▶ **Directions**:
Output the line containing "R7: 11k (GND, N004) -> 11k (N019, N020)", then every remaining line of the entries below, exactly as written and with no other text.

Version difference data:
■ ■ ■

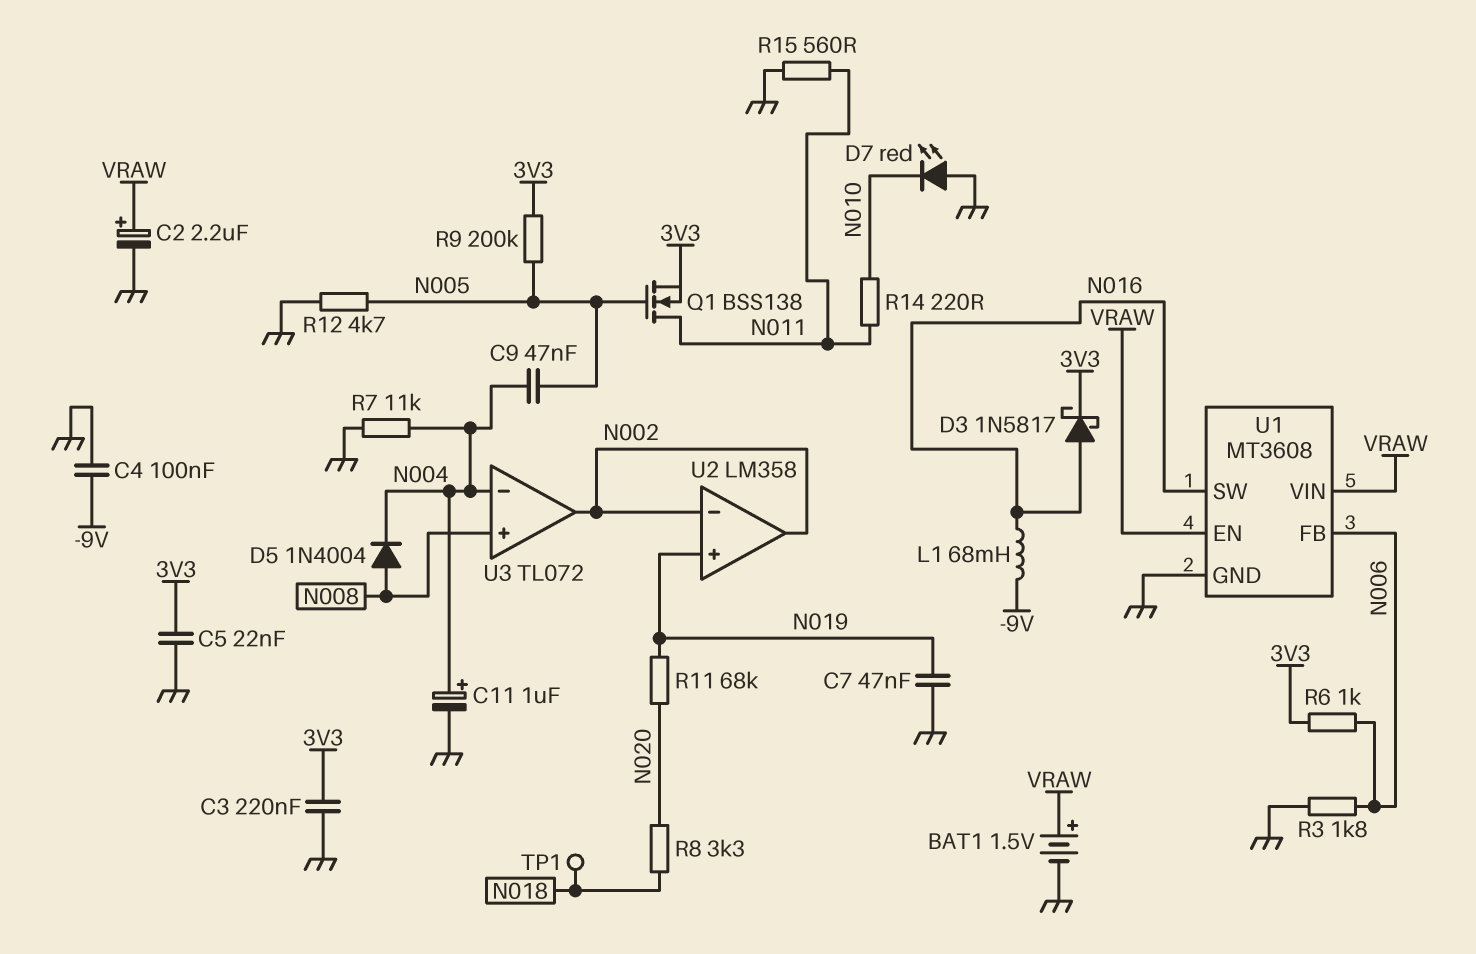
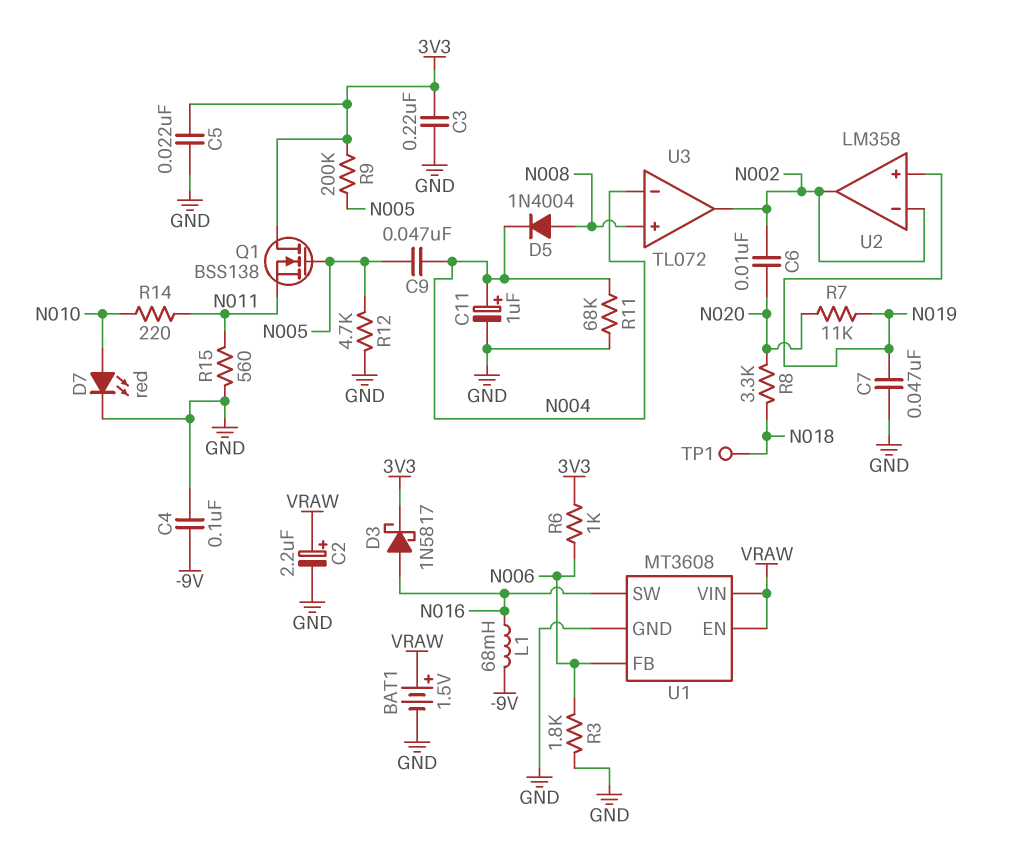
C6: none -> 10nF (N002, N020)
D7: LED red (A GND, K N010) -> LED red (A N010, K GND)
Q1: NMOS BSS138 (G N005, D N011, S 3V3) -> NMOS BSS138 (G N005, D 3V3, S N011)
R7: 11k (GND, N004) -> 11k (N019, N020)
R11: 68k (N019, N020) -> 68k (GND, N004)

■ ■ ■

▶ **Your solution**:
R7: 11k (GND, N004) -> 11k (N019, N020)
R11: 68k (N019, N020) -> 68k (GND, N004)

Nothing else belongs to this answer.